## YOUR TASK
Could you filter the records below down to the lines that include the word "camera"?

** Opening AVAILABLE DATA block **

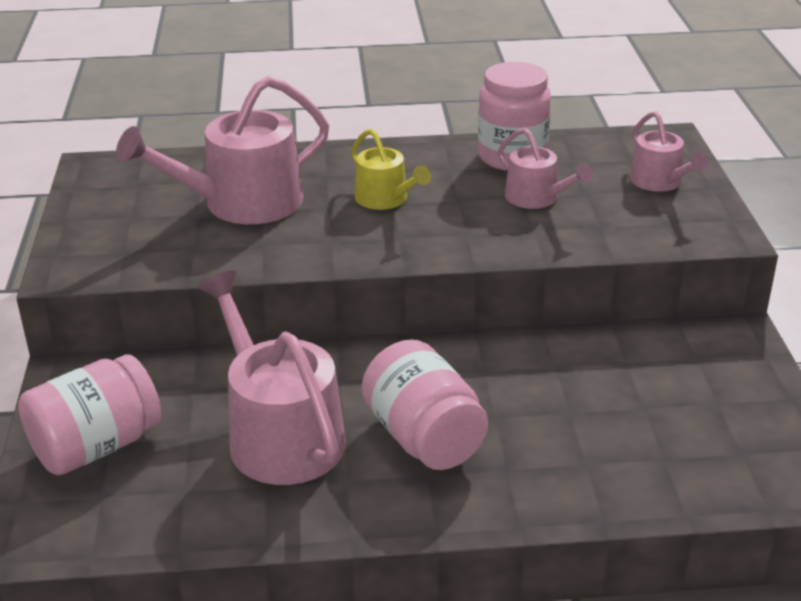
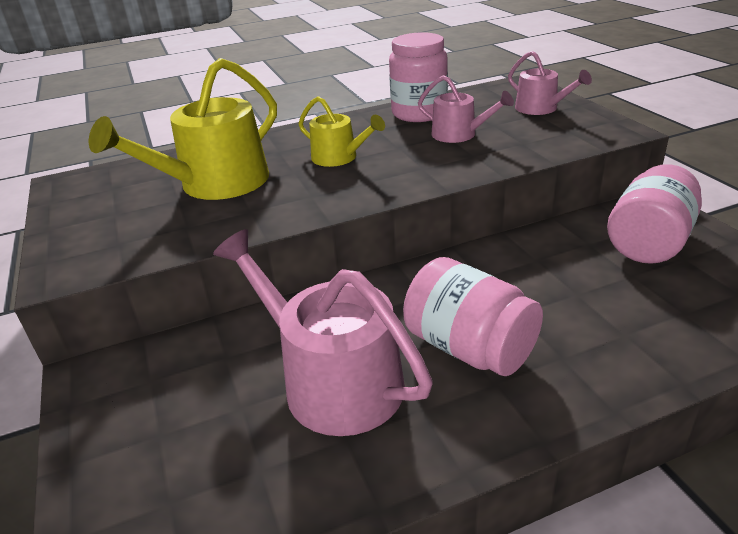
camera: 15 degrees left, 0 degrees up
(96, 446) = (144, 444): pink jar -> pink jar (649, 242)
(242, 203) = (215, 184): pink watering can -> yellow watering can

** Closing AVAILABLE DATA block **
** Opening AVAILABLE DATA block **

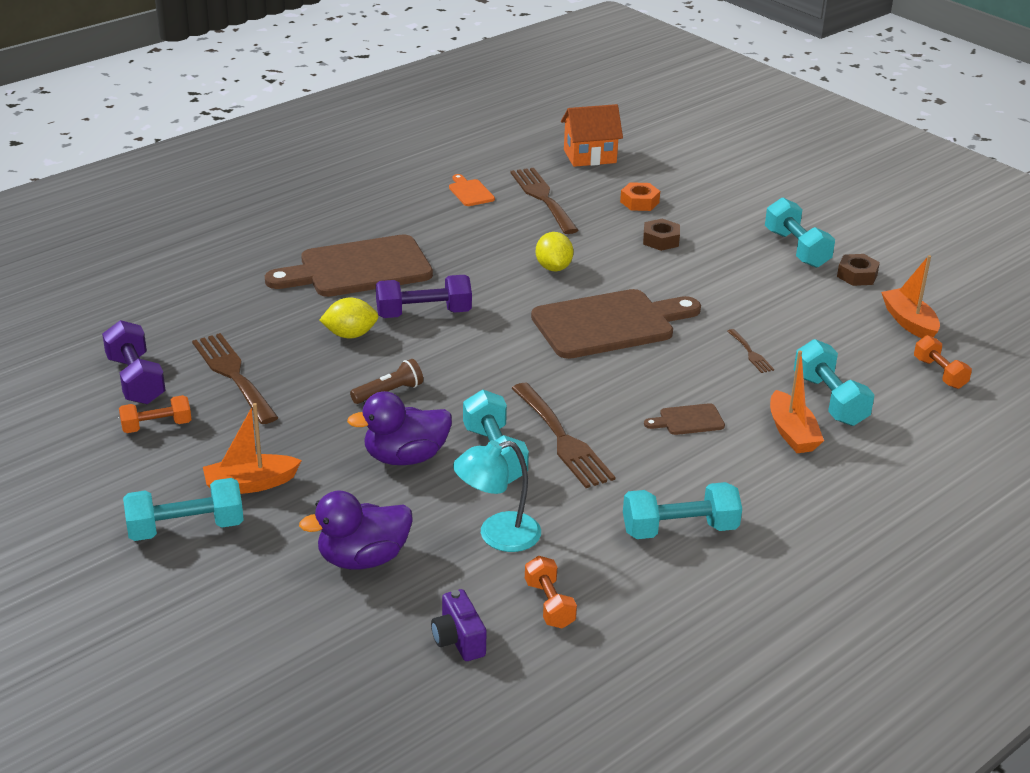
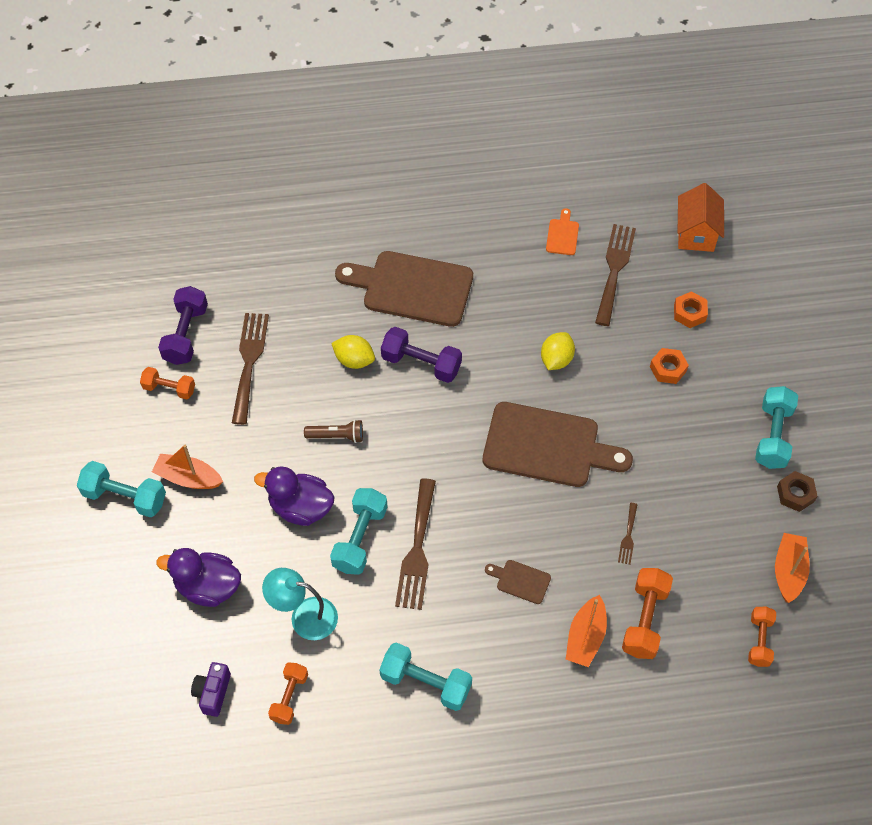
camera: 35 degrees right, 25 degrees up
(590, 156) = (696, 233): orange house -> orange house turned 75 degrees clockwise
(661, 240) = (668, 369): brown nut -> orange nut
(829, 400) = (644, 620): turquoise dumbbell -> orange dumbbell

** Closing AVAILABLE DATA block **

## REPLY
camera: 15 degrees left, 0 degrees up
camera: 35 degrees right, 25 degrees up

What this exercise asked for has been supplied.